Saved data entries:
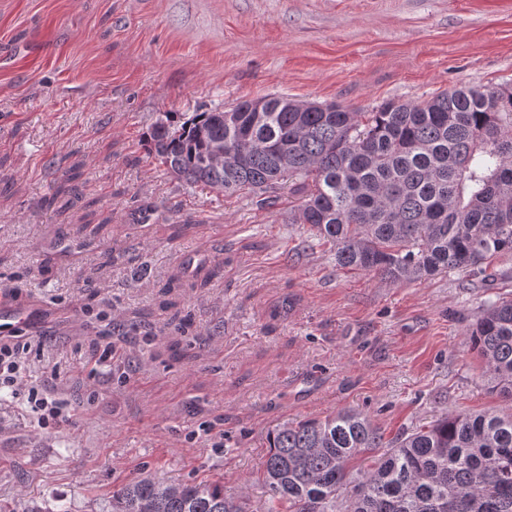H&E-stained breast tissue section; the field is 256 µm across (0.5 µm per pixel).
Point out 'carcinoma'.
Wrapping results in <instances>:
<instances>
[{
  "instance_id": "carcinoma-1",
  "label": "carcinoma",
  "mask_w": 512,
  "mask_h": 512,
  "mask_svg": "<svg viewBox=\"0 0 512 512\" xmlns=\"http://www.w3.org/2000/svg\"><path fill=\"white\" fill-rule=\"evenodd\" d=\"M189 118L168 113L147 152L179 181L270 202L292 182L291 223L334 247L336 265L391 282L486 273L512 255V85H461L373 112L301 109L286 95ZM470 338L491 389L512 399V293L484 302ZM267 512H512V415H446L384 442L370 418L342 409L268 434ZM371 465L350 473L367 454ZM109 512H243L224 482L139 477Z\"/></svg>"
}]
</instances>
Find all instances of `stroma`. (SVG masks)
Returning a JSON list of instances; mask_svg holds the SVG:
<instances>
[{
    "instance_id": "35a3bbf8",
    "label": "stroma",
    "mask_w": 512,
    "mask_h": 512,
    "mask_svg": "<svg viewBox=\"0 0 512 512\" xmlns=\"http://www.w3.org/2000/svg\"><path fill=\"white\" fill-rule=\"evenodd\" d=\"M506 82L512 0H0V289L42 310L29 378L71 403L42 429L0 394V500L101 512L148 474L265 512L283 423L355 408L389 442L512 413L468 343L512 255L493 281L340 269L289 223V188L262 207L189 186L144 146L167 112L270 94L368 112Z\"/></svg>"
}]
</instances>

What you have to do: Repeat all the data as it stands, dropping any images it holds.

Solution to this problem:
H&E-stained breast tissue section; the field is 256 µm across (0.5 µm per pixel).
Point out 'carcinoma'.
Wrapping results in <instances>:
<instances>
[{
  "instance_id": "carcinoma-1",
  "label": "carcinoma",
  "mask_w": 512,
  "mask_h": 512,
  "mask_svg": "<svg viewBox=\"0 0 512 512\" xmlns=\"http://www.w3.org/2000/svg\"><path fill=\"white\" fill-rule=\"evenodd\" d=\"M189 118L168 113L147 152L179 181L270 202L292 182L291 223L334 247L336 265L391 282L486 273L512 255V85H461L373 112L301 109L286 95ZM470 338L491 389L512 399V293L484 302ZM267 512H512V415H446L384 442L370 418L342 409L268 434ZM371 465L350 473L367 454ZM109 512H243L224 482L139 477Z\"/></svg>"
}]
</instances>
Find all instances of `stroma`. (SVG masks)
Returning a JSON list of instances; mask_svg holds the SVG:
<instances>
[{
    "instance_id": "35a3bbf8",
    "label": "stroma",
    "mask_w": 512,
    "mask_h": 512,
    "mask_svg": "<svg viewBox=\"0 0 512 512\" xmlns=\"http://www.w3.org/2000/svg\"><path fill=\"white\" fill-rule=\"evenodd\" d=\"M506 82L512 0H0V289L42 310L29 378L71 403L42 429L0 394V500L101 512L148 474L265 512L283 423L355 408L389 442L512 413L468 343L512 255L493 281L340 269L289 223V188L262 207L189 186L144 146L167 112L270 94L368 112Z\"/></svg>"
}]
</instances>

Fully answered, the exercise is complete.